Object displacement listings.
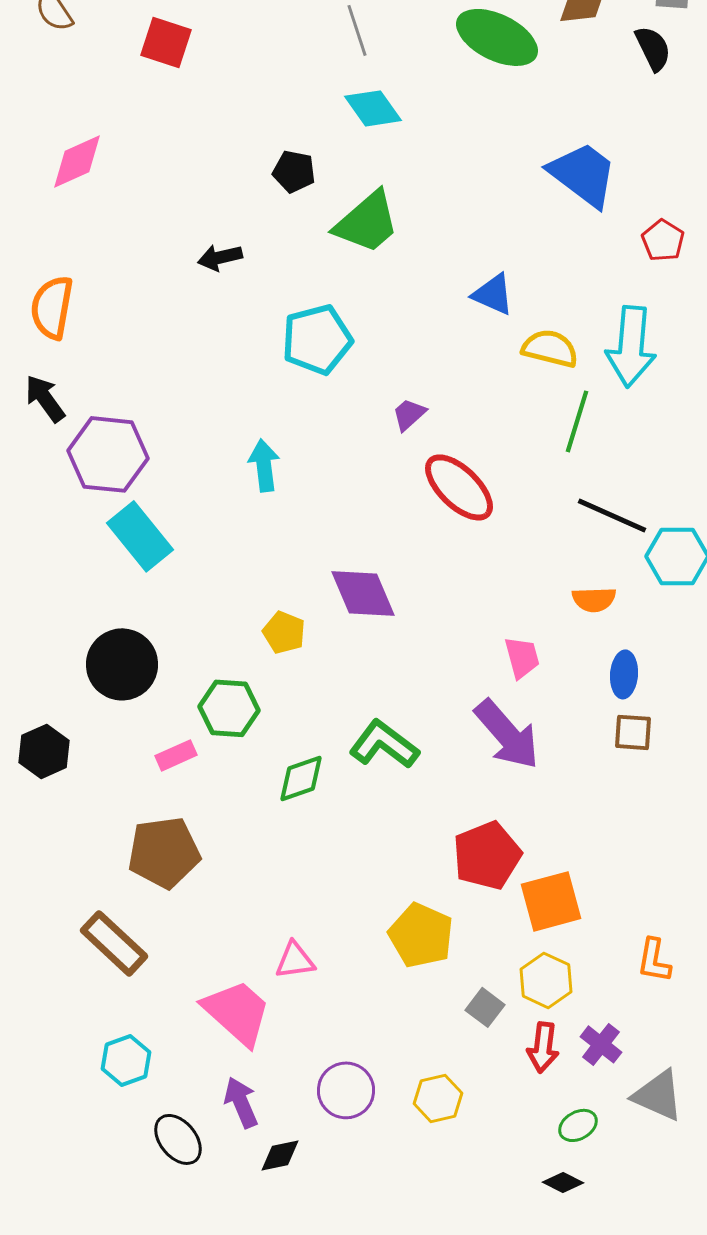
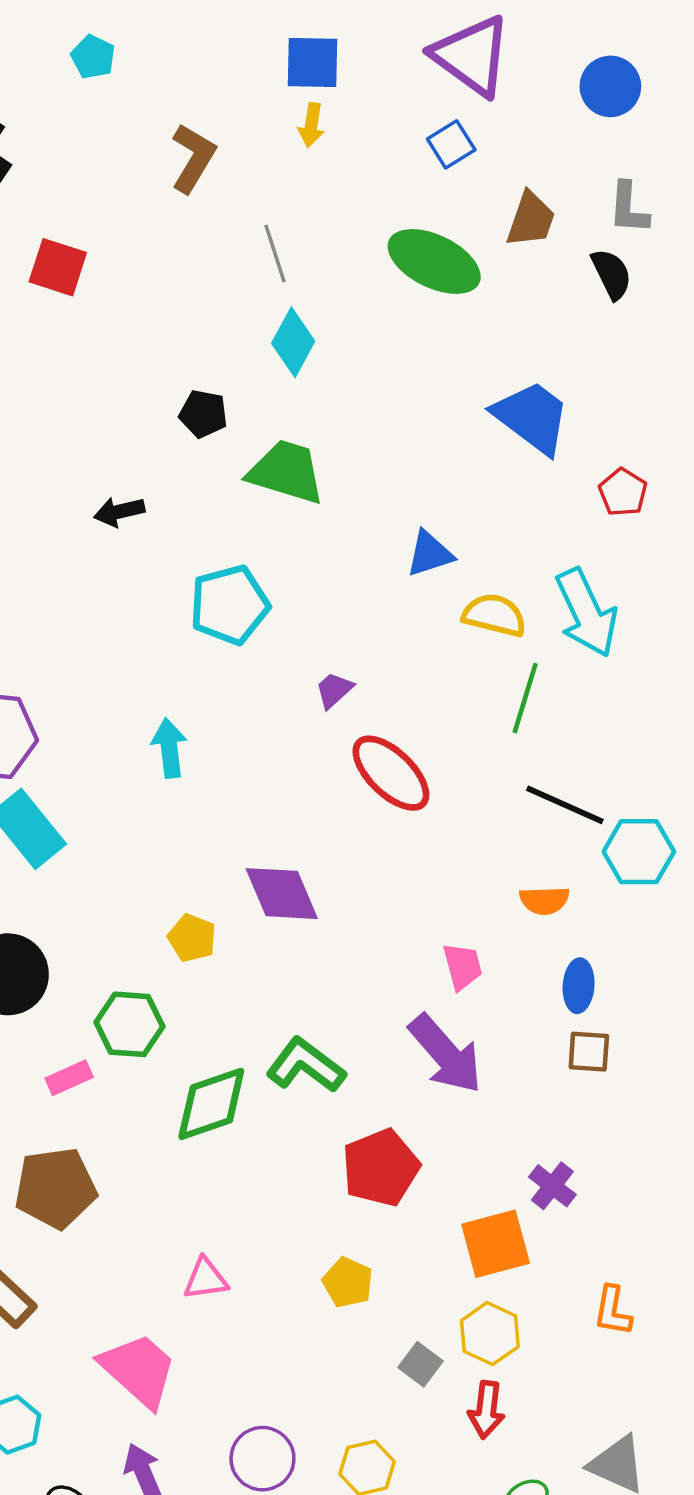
cyan diamond: (373, 108) -> (293, 342), turned 64
green trapezoid: (367, 222) -> (286, 472), turned -122
blue triangle: (493, 294) -> (430, 554), turned -42
cyan arrow: (631, 346) -> (586, 613), turned -30
green diamond: (301, 778) -> (211, 1104), size x1.4
red pentagon: (487, 855) -> (381, 1168), moved
yellow pentagon: (421, 935) -> (348, 1282), size x0.7
pink triangle: (295, 960) -> (206, 1279), moved
purple cross: (601, 1044) -> (552, 1186), moved

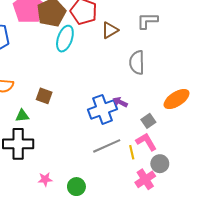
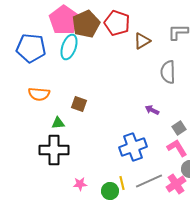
cyan ellipse: (65, 39) -> (69, 47), moved
blue cross: (102, 109) -> (133, 147), moved
gray line: (107, 146) -> (149, 181), moved
yellow line: (132, 152) -> (122, 183), moved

PROBLEM REQUIREMENTS.
Please hand back every entry above exactly, with no images in the copy.

ANSWER SPACE.
cyan diamond: (373, 108) -> (293, 342), turned 64
green trapezoid: (367, 222) -> (286, 472), turned -122
blue triangle: (493, 294) -> (430, 554), turned -42
cyan arrow: (631, 346) -> (586, 613), turned -30
green diamond: (301, 778) -> (211, 1104), size x1.4
red pentagon: (487, 855) -> (381, 1168), moved
yellow pentagon: (421, 935) -> (348, 1282), size x0.7
pink triangle: (295, 960) -> (206, 1279), moved
purple cross: (601, 1044) -> (552, 1186), moved

cyan ellipse: (65, 39) -> (69, 47), moved
blue cross: (102, 109) -> (133, 147), moved
gray line: (107, 146) -> (149, 181), moved
yellow line: (132, 152) -> (122, 183), moved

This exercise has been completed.